● Directive
Can you reproduce the listing below with each "none" replaced by "blank" and everything else left as it is?

● Working data
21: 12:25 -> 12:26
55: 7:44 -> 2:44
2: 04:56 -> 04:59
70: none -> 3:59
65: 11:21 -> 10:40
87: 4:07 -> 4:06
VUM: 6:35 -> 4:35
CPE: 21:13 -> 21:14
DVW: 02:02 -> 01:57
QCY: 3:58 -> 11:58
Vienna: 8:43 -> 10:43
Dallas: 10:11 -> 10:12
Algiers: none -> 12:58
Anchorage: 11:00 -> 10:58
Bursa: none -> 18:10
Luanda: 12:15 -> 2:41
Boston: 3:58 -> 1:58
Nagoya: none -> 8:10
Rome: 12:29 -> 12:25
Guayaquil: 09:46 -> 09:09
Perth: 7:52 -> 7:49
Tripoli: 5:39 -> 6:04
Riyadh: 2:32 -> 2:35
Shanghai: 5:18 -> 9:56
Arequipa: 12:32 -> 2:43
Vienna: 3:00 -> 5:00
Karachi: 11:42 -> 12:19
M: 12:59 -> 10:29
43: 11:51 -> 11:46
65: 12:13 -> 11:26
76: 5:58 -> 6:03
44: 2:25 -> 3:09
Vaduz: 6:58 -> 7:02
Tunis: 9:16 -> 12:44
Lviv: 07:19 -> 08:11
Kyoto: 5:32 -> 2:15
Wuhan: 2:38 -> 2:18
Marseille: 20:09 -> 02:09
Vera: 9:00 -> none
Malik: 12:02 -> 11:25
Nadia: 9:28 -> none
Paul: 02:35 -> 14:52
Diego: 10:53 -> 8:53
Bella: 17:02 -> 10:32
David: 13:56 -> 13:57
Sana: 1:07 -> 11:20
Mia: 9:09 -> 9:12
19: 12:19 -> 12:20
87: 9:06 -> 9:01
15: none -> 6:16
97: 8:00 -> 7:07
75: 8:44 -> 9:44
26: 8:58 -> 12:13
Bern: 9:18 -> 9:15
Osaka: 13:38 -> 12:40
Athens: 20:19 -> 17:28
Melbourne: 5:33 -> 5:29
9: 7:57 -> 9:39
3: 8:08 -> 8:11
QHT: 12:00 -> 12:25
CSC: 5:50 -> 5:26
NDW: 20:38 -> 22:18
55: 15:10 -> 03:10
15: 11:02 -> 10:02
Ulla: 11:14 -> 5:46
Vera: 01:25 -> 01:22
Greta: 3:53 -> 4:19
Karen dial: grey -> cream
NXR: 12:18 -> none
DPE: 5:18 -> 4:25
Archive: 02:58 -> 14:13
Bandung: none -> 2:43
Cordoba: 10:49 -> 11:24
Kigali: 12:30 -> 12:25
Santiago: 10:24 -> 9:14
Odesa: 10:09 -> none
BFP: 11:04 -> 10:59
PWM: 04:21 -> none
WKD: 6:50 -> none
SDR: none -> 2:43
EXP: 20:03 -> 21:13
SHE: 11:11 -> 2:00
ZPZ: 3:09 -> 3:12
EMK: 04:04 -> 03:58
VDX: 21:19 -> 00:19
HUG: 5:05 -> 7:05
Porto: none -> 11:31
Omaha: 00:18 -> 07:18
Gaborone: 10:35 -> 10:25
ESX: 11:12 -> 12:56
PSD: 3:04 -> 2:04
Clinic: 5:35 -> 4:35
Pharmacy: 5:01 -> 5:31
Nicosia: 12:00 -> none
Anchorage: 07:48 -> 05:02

● Result below
21: 12:25 -> 12:26
55: 7:44 -> 2:44
2: 04:56 -> 04:59
70: blank -> 3:59
65: 11:21 -> 10:40
87: 4:07 -> 4:06
VUM: 6:35 -> 4:35
CPE: 21:13 -> 21:14
DVW: 02:02 -> 01:57
QCY: 3:58 -> 11:58
Vienna: 8:43 -> 10:43
Dallas: 10:11 -> 10:12
Algiers: blank -> 12:58
Anchorage: 11:00 -> 10:58
Bursa: blank -> 18:10
Luanda: 12:15 -> 2:41
Boston: 3:58 -> 1:58
Nagoya: blank -> 8:10
Rome: 12:29 -> 12:25
Guayaquil: 09:46 -> 09:09
Perth: 7:52 -> 7:49
Tripoli: 5:39 -> 6:04
Riyadh: 2:32 -> 2:35
Shanghai: 5:18 -> 9:56
Arequipa: 12:32 -> 2:43
Vienna: 3:00 -> 5:00
Karachi: 11:42 -> 12:19
M: 12:59 -> 10:29
43: 11:51 -> 11:46
65: 12:13 -> 11:26
76: 5:58 -> 6:03
44: 2:25 -> 3:09
Vaduz: 6:58 -> 7:02
Tunis: 9:16 -> 12:44
Lviv: 07:19 -> 08:11
Kyoto: 5:32 -> 2:15
Wuhan: 2:38 -> 2:18
Marseille: 20:09 -> 02:09
Vera: 9:00 -> blank
Malik: 12:02 -> 11:25
Nadia: 9:28 -> blank
Paul: 02:35 -> 14:52
Diego: 10:53 -> 8:53
Bella: 17:02 -> 10:32
David: 13:56 -> 13:57
Sana: 1:07 -> 11:20
Mia: 9:09 -> 9:12
19: 12:19 -> 12:20
87: 9:06 -> 9:01
15: blank -> 6:16
97: 8:00 -> 7:07
75: 8:44 -> 9:44
26: 8:58 -> 12:13
Bern: 9:18 -> 9:15
Osaka: 13:38 -> 12:40
Athens: 20:19 -> 17:28
Melbourne: 5:33 -> 5:29
9: 7:57 -> 9:39
3: 8:08 -> 8:11
QHT: 12:00 -> 12:25
CSC: 5:50 -> 5:26
NDW: 20:38 -> 22:18
55: 15:10 -> 03:10
15: 11:02 -> 10:02
Ulla: 11:14 -> 5:46
Vera: 01:25 -> 01:22
Greta: 3:53 -> 4:19
Karen dial: grey -> cream
NXR: 12:18 -> blank
DPE: 5:18 -> 4:25
Archive: 02:58 -> 14:13
Bandung: blank -> 2:43
Cordoba: 10:49 -> 11:24
Kigali: 12:30 -> 12:25
Santiago: 10:24 -> 9:14
Odesa: 10:09 -> blank
BFP: 11:04 -> 10:59
PWM: 04:21 -> blank
WKD: 6:50 -> blank
SDR: blank -> 2:43
EXP: 20:03 -> 21:13
SHE: 11:11 -> 2:00
ZPZ: 3:09 -> 3:12
EMK: 04:04 -> 03:58
VDX: 21:19 -> 00:19
HUG: 5:05 -> 7:05
Porto: blank -> 11:31
Omaha: 00:18 -> 07:18
Gaborone: 10:35 -> 10:25
ESX: 11:12 -> 12:56
PSD: 3:04 -> 2:04
Clinic: 5:35 -> 4:35
Pharmacy: 5:01 -> 5:31
Nicosia: 12:00 -> blank
Anchorage: 07:48 -> 05:02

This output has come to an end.